Before-and-after scene images:
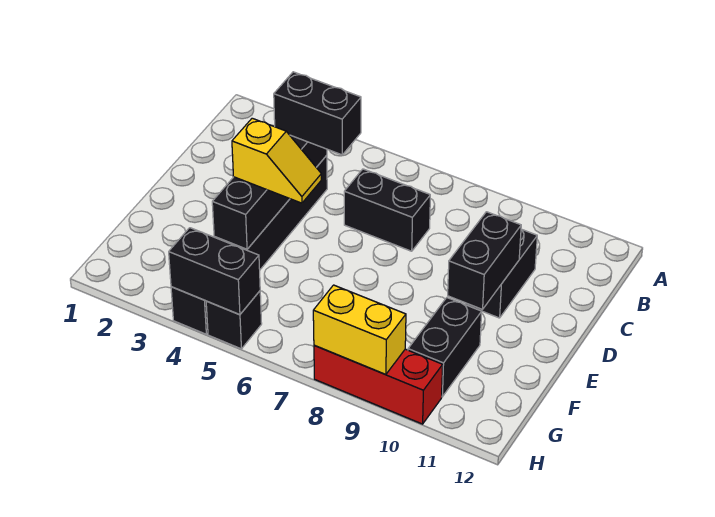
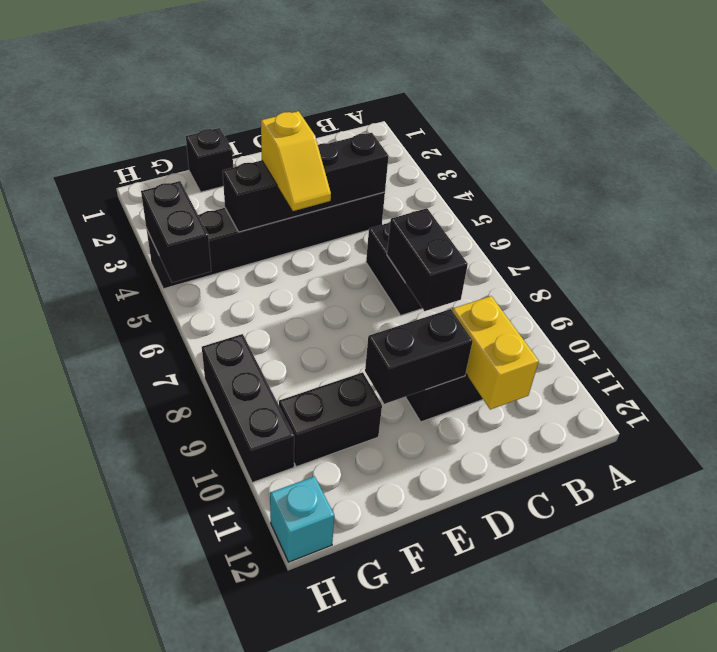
black brick C4:C5 level 3 -> black brick C7:C8 level 2
black brick H5 level 1 -> black brick F1 level 1
red brick H8:H10 level 1 -> black brick H8:H10 level 1
yellow brick H8:H9 level 2 -> yellow brick C10:C11 level 2
none -> cyan brick H12 level 1

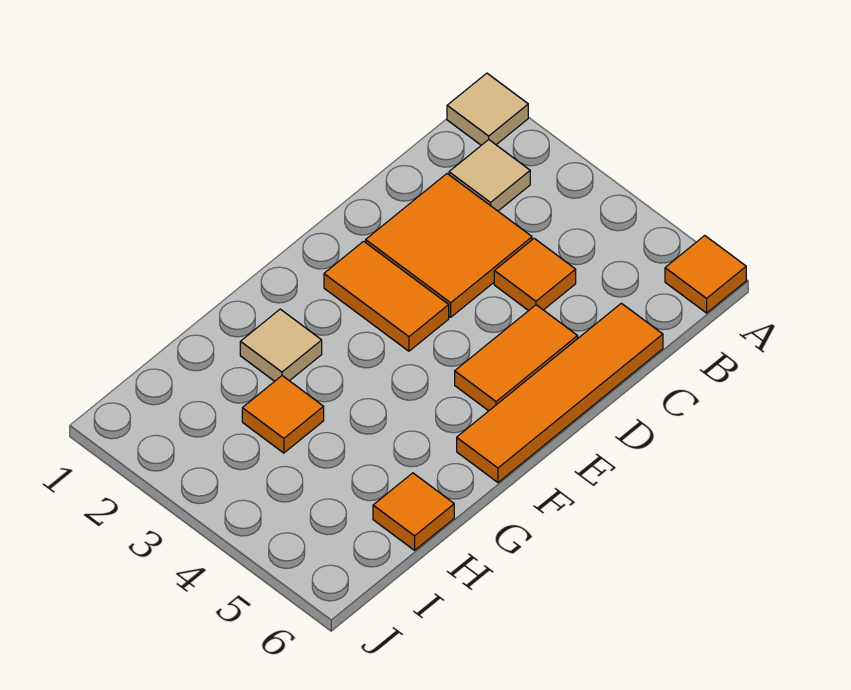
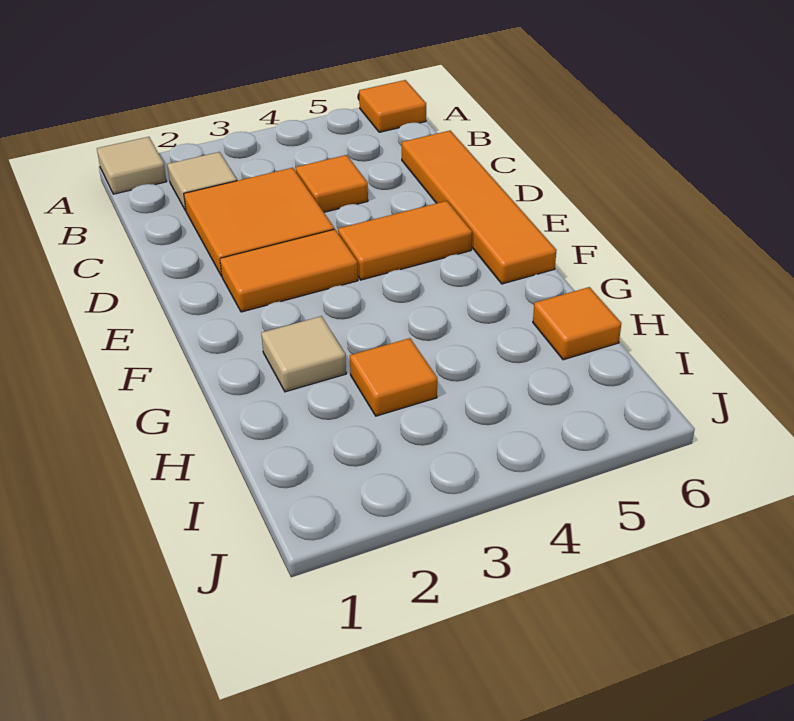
orange tile D5:E5 level 1 -> orange tile E4:E5 level 1

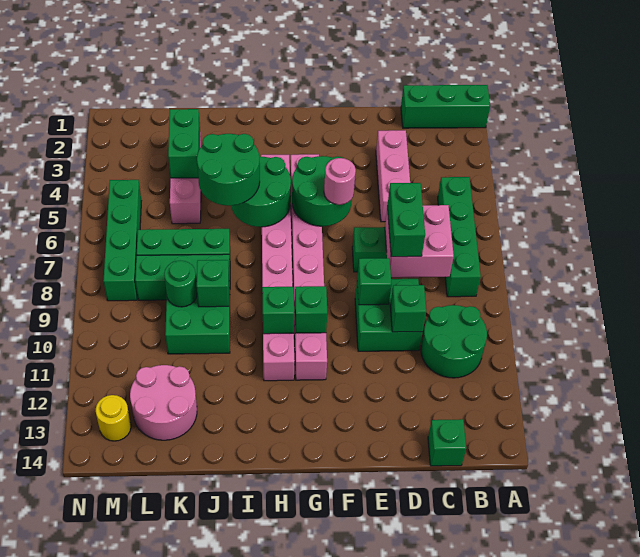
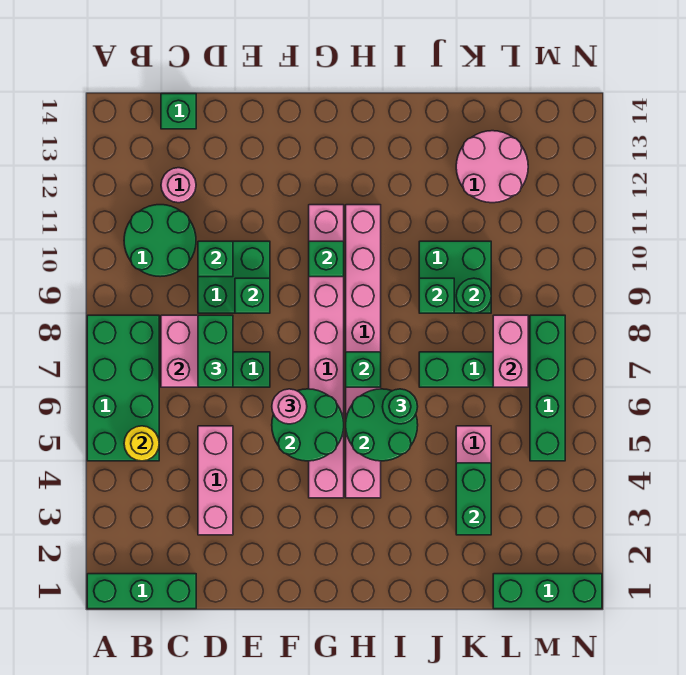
green brick B5:B8 level 1 -> green brick A5:B8 level 1
none -> pink round brick C12 level 1
green brick H10 level 2 -> green brick H7 level 2
green round brick I5:J6 level 3 -> green round brick I6 level 3
green brick J8:L8 level 1 -> green brick L1:N1 level 1
none -> pink brick L7:L8 level 2
yellow round brick M13 level 1 -> yellow round brick B5 level 2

Task goal:
Copy every line of the entries above in which "green" occurs.

Result of the task:
green brick B5:B8 level 1 -> green brick A5:B8 level 1
green brick H10 level 2 -> green brick H7 level 2
green round brick I5:J6 level 3 -> green round brick I6 level 3
green brick J8:L8 level 1 -> green brick L1:N1 level 1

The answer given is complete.